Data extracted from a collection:

· · · · ·

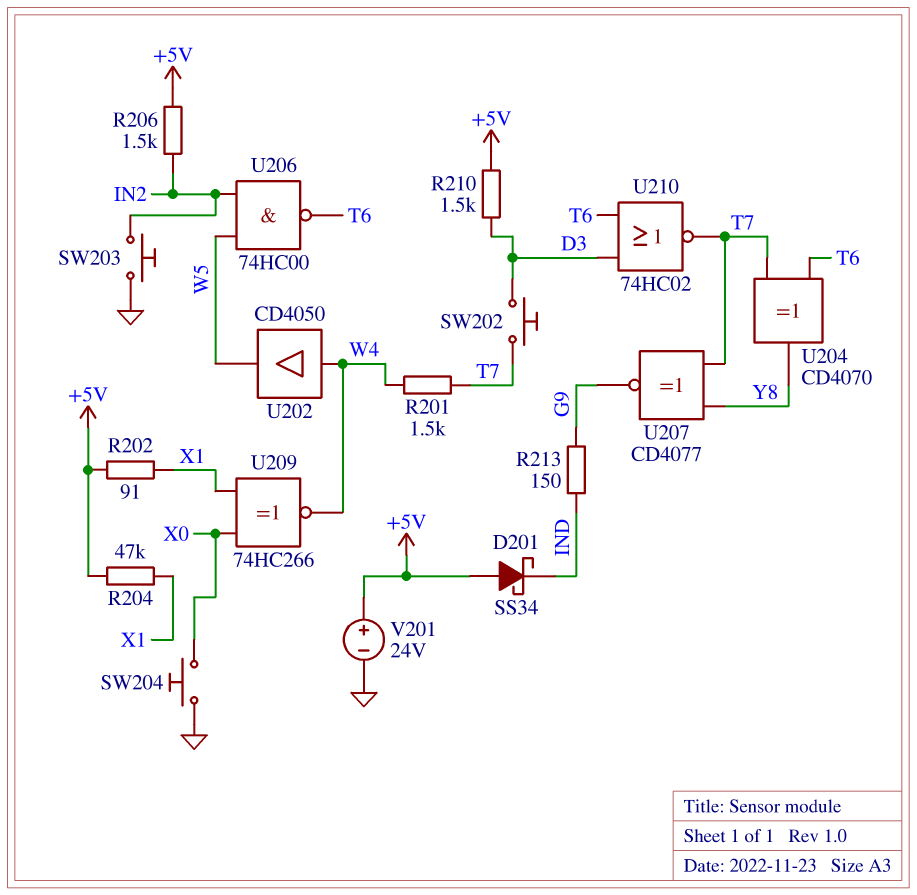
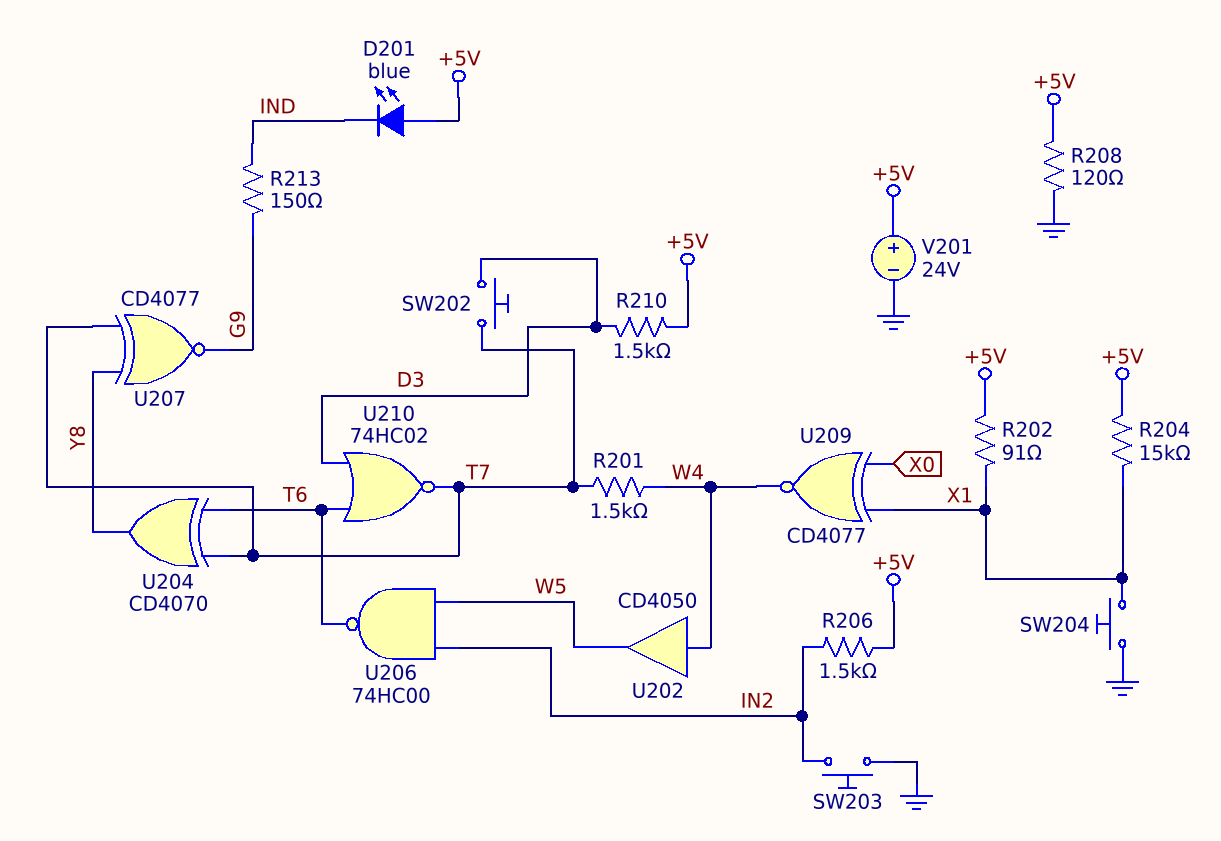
D201: schottky SS34 (A +5V, K IND) -> LED blue (A +5V, K IND)
R204: 47k (+5V, X1) -> 15k (+5V, X1)
R208: none -> 120 (+5V, GND)
SW204: button (GND, X0) -> button (GND, X1)
U209: XNOR 74HC266 (in X0, in X1, out W4) -> XNOR CD4077 (in X0, in X1, out W4)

· · · · ·

Assignment:
Each entry must be retyped word for word, with every image omitted.

Output of the task:
D201: schottky SS34 (A +5V, K IND) -> LED blue (A +5V, K IND)
R204: 47k (+5V, X1) -> 15k (+5V, X1)
R208: none -> 120 (+5V, GND)
SW204: button (GND, X0) -> button (GND, X1)
U209: XNOR 74HC266 (in X0, in X1, out W4) -> XNOR CD4077 (in X0, in X1, out W4)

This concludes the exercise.